**WHAT YOU NEED TO DO:**
Can you write out these records again with every "dial" swapped for "face" and nothing else changed?

==============================

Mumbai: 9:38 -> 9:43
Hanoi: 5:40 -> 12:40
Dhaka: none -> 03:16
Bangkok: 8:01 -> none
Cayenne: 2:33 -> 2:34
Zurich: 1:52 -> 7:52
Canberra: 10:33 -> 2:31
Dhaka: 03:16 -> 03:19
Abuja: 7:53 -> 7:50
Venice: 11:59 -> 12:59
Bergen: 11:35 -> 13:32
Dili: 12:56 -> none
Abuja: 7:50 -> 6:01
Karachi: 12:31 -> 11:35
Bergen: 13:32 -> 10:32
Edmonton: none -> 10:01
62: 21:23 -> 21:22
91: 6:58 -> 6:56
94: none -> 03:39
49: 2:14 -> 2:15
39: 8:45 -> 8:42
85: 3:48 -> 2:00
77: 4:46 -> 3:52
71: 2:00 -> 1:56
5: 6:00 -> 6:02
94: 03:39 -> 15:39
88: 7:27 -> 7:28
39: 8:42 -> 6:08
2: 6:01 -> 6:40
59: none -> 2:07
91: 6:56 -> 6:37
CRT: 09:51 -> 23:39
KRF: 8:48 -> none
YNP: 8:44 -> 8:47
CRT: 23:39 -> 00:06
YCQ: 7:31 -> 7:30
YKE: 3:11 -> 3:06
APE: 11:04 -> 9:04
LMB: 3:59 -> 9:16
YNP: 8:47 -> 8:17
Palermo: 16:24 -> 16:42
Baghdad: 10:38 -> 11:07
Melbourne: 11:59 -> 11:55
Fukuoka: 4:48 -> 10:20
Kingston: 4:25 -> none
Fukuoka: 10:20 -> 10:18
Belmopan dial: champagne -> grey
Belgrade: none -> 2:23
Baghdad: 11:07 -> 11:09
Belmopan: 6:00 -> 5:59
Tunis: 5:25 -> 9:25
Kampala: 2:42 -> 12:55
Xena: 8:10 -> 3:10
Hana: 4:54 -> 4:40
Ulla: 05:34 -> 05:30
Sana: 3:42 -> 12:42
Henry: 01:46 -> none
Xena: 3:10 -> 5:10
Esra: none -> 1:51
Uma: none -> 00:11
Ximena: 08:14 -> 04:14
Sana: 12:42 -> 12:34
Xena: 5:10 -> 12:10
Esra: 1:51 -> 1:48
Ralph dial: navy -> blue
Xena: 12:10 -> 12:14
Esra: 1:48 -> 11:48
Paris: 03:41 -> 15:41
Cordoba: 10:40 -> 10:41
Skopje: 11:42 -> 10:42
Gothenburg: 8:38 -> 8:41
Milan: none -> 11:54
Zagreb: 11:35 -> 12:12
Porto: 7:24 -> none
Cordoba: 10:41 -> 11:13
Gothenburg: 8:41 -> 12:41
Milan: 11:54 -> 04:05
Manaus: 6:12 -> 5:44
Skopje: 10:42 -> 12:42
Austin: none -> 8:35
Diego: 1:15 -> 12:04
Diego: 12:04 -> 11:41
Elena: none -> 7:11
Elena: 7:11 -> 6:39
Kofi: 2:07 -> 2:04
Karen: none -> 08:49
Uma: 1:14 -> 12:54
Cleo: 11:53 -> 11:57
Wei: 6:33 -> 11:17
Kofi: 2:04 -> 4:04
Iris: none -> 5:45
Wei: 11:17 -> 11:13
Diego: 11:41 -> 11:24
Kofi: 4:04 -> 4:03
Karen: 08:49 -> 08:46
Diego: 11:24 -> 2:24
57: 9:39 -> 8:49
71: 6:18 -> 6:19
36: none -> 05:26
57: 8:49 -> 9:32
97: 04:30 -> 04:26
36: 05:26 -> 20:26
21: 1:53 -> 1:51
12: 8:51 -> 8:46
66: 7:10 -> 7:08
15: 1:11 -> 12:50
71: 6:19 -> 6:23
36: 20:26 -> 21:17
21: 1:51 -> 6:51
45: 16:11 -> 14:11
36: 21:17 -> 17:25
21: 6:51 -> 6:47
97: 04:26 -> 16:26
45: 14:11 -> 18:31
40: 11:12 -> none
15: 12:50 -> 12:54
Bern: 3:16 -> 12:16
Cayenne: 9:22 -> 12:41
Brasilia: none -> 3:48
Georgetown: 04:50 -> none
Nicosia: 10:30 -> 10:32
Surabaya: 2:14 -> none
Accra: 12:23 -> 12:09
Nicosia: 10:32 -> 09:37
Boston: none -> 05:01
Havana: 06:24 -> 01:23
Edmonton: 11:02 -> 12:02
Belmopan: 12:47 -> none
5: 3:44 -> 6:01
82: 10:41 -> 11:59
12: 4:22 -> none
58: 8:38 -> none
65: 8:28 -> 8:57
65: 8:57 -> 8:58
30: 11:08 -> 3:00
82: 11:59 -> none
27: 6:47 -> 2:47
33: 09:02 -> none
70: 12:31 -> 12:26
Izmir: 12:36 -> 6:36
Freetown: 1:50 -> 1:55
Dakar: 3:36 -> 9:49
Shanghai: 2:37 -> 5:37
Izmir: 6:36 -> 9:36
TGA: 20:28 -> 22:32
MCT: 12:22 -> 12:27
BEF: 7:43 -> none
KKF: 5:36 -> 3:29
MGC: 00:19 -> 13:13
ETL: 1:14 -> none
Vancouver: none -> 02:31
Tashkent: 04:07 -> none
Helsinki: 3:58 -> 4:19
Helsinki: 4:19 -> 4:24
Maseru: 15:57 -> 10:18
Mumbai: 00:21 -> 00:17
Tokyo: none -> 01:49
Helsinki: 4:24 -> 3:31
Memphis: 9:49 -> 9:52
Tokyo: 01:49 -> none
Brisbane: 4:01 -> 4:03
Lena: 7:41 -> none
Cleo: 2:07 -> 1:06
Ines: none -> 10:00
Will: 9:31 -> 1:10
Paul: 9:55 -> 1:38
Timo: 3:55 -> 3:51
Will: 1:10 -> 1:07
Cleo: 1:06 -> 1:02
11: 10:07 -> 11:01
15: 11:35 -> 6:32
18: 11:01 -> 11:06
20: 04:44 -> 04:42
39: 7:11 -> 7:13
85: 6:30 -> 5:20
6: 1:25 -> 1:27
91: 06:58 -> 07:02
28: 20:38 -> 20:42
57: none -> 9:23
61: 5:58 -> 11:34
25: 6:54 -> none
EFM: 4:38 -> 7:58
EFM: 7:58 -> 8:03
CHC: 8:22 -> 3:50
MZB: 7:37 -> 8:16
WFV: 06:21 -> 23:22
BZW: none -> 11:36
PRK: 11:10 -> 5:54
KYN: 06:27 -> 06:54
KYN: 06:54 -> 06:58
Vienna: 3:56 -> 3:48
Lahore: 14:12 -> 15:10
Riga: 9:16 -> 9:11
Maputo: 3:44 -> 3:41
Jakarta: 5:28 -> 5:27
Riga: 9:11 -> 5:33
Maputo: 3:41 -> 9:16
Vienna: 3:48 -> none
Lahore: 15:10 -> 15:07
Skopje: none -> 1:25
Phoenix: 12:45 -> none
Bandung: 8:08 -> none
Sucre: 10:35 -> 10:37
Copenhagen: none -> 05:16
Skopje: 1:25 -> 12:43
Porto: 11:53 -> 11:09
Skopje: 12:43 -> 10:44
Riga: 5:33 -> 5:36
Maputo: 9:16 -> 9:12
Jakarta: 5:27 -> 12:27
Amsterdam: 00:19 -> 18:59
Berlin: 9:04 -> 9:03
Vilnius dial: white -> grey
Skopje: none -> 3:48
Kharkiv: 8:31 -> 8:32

==============================

**THE RESPONSE:**
Mumbai: 9:38 -> 9:43
Hanoi: 5:40 -> 12:40
Dhaka: none -> 03:16
Bangkok: 8:01 -> none
Cayenne: 2:33 -> 2:34
Zurich: 1:52 -> 7:52
Canberra: 10:33 -> 2:31
Dhaka: 03:16 -> 03:19
Abuja: 7:53 -> 7:50
Venice: 11:59 -> 12:59
Bergen: 11:35 -> 13:32
Dili: 12:56 -> none
Abuja: 7:50 -> 6:01
Karachi: 12:31 -> 11:35
Bergen: 13:32 -> 10:32
Edmonton: none -> 10:01
62: 21:23 -> 21:22
91: 6:58 -> 6:56
94: none -> 03:39
49: 2:14 -> 2:15
39: 8:45 -> 8:42
85: 3:48 -> 2:00
77: 4:46 -> 3:52
71: 2:00 -> 1:56
5: 6:00 -> 6:02
94: 03:39 -> 15:39
88: 7:27 -> 7:28
39: 8:42 -> 6:08
2: 6:01 -> 6:40
59: none -> 2:07
91: 6:56 -> 6:37
CRT: 09:51 -> 23:39
KRF: 8:48 -> none
YNP: 8:44 -> 8:47
CRT: 23:39 -> 00:06
YCQ: 7:31 -> 7:30
YKE: 3:11 -> 3:06
APE: 11:04 -> 9:04
LMB: 3:59 -> 9:16
YNP: 8:47 -> 8:17
Palermo: 16:24 -> 16:42
Baghdad: 10:38 -> 11:07
Melbourne: 11:59 -> 11:55
Fukuoka: 4:48 -> 10:20
Kingston: 4:25 -> none
Fukuoka: 10:20 -> 10:18
Belmopan face: champagne -> grey
Belgrade: none -> 2:23
Baghdad: 11:07 -> 11:09
Belmopan: 6:00 -> 5:59
Tunis: 5:25 -> 9:25
Kampala: 2:42 -> 12:55
Xena: 8:10 -> 3:10
Hana: 4:54 -> 4:40
Ulla: 05:34 -> 05:30
Sana: 3:42 -> 12:42
Henry: 01:46 -> none
Xena: 3:10 -> 5:10
Esra: none -> 1:51
Uma: none -> 00:11
Ximena: 08:14 -> 04:14
Sana: 12:42 -> 12:34
Xena: 5:10 -> 12:10
Esra: 1:51 -> 1:48
Ralph face: navy -> blue
Xena: 12:10 -> 12:14
Esra: 1:48 -> 11:48
Paris: 03:41 -> 15:41
Cordoba: 10:40 -> 10:41
Skopje: 11:42 -> 10:42
Gothenburg: 8:38 -> 8:41
Milan: none -> 11:54
Zagreb: 11:35 -> 12:12
Porto: 7:24 -> none
Cordoba: 10:41 -> 11:13
Gothenburg: 8:41 -> 12:41
Milan: 11:54 -> 04:05
Manaus: 6:12 -> 5:44
Skopje: 10:42 -> 12:42
Austin: none -> 8:35
Diego: 1:15 -> 12:04
Diego: 12:04 -> 11:41
Elena: none -> 7:11
Elena: 7:11 -> 6:39
Kofi: 2:07 -> 2:04
Karen: none -> 08:49
Uma: 1:14 -> 12:54
Cleo: 11:53 -> 11:57
Wei: 6:33 -> 11:17
Kofi: 2:04 -> 4:04
Iris: none -> 5:45
Wei: 11:17 -> 11:13
Diego: 11:41 -> 11:24
Kofi: 4:04 -> 4:03
Karen: 08:49 -> 08:46
Diego: 11:24 -> 2:24
57: 9:39 -> 8:49
71: 6:18 -> 6:19
36: none -> 05:26
57: 8:49 -> 9:32
97: 04:30 -> 04:26
36: 05:26 -> 20:26
21: 1:53 -> 1:51
12: 8:51 -> 8:46
66: 7:10 -> 7:08
15: 1:11 -> 12:50
71: 6:19 -> 6:23
36: 20:26 -> 21:17
21: 1:51 -> 6:51
45: 16:11 -> 14:11
36: 21:17 -> 17:25
21: 6:51 -> 6:47
97: 04:26 -> 16:26
45: 14:11 -> 18:31
40: 11:12 -> none
15: 12:50 -> 12:54
Bern: 3:16 -> 12:16
Cayenne: 9:22 -> 12:41
Brasilia: none -> 3:48
Georgetown: 04:50 -> none
Nicosia: 10:30 -> 10:32
Surabaya: 2:14 -> none
Accra: 12:23 -> 12:09
Nicosia: 10:32 -> 09:37
Boston: none -> 05:01
Havana: 06:24 -> 01:23
Edmonton: 11:02 -> 12:02
Belmopan: 12:47 -> none
5: 3:44 -> 6:01
82: 10:41 -> 11:59
12: 4:22 -> none
58: 8:38 -> none
65: 8:28 -> 8:57
65: 8:57 -> 8:58
30: 11:08 -> 3:00
82: 11:59 -> none
27: 6:47 -> 2:47
33: 09:02 -> none
70: 12:31 -> 12:26
Izmir: 12:36 -> 6:36
Freetown: 1:50 -> 1:55
Dakar: 3:36 -> 9:49
Shanghai: 2:37 -> 5:37
Izmir: 6:36 -> 9:36
TGA: 20:28 -> 22:32
MCT: 12:22 -> 12:27
BEF: 7:43 -> none
KKF: 5:36 -> 3:29
MGC: 00:19 -> 13:13
ETL: 1:14 -> none
Vancouver: none -> 02:31
Tashkent: 04:07 -> none
Helsinki: 3:58 -> 4:19
Helsinki: 4:19 -> 4:24
Maseru: 15:57 -> 10:18
Mumbai: 00:21 -> 00:17
Tokyo: none -> 01:49
Helsinki: 4:24 -> 3:31
Memphis: 9:49 -> 9:52
Tokyo: 01:49 -> none
Brisbane: 4:01 -> 4:03
Lena: 7:41 -> none
Cleo: 2:07 -> 1:06
Ines: none -> 10:00
Will: 9:31 -> 1:10
Paul: 9:55 -> 1:38
Timo: 3:55 -> 3:51
Will: 1:10 -> 1:07
Cleo: 1:06 -> 1:02
11: 10:07 -> 11:01
15: 11:35 -> 6:32
18: 11:01 -> 11:06
20: 04:44 -> 04:42
39: 7:11 -> 7:13
85: 6:30 -> 5:20
6: 1:25 -> 1:27
91: 06:58 -> 07:02
28: 20:38 -> 20:42
57: none -> 9:23
61: 5:58 -> 11:34
25: 6:54 -> none
EFM: 4:38 -> 7:58
EFM: 7:58 -> 8:03
CHC: 8:22 -> 3:50
MZB: 7:37 -> 8:16
WFV: 06:21 -> 23:22
BZW: none -> 11:36
PRK: 11:10 -> 5:54
KYN: 06:27 -> 06:54
KYN: 06:54 -> 06:58
Vienna: 3:56 -> 3:48
Lahore: 14:12 -> 15:10
Riga: 9:16 -> 9:11
Maputo: 3:44 -> 3:41
Jakarta: 5:28 -> 5:27
Riga: 9:11 -> 5:33
Maputo: 3:41 -> 9:16
Vienna: 3:48 -> none
Lahore: 15:10 -> 15:07
Skopje: none -> 1:25
Phoenix: 12:45 -> none
Bandung: 8:08 -> none
Sucre: 10:35 -> 10:37
Copenhagen: none -> 05:16
Skopje: 1:25 -> 12:43
Porto: 11:53 -> 11:09
Skopje: 12:43 -> 10:44
Riga: 5:33 -> 5:36
Maputo: 9:16 -> 9:12
Jakarta: 5:27 -> 12:27
Amsterdam: 00:19 -> 18:59
Berlin: 9:04 -> 9:03
Vilnius face: white -> grey
Skopje: none -> 3:48
Kharkiv: 8:31 -> 8:32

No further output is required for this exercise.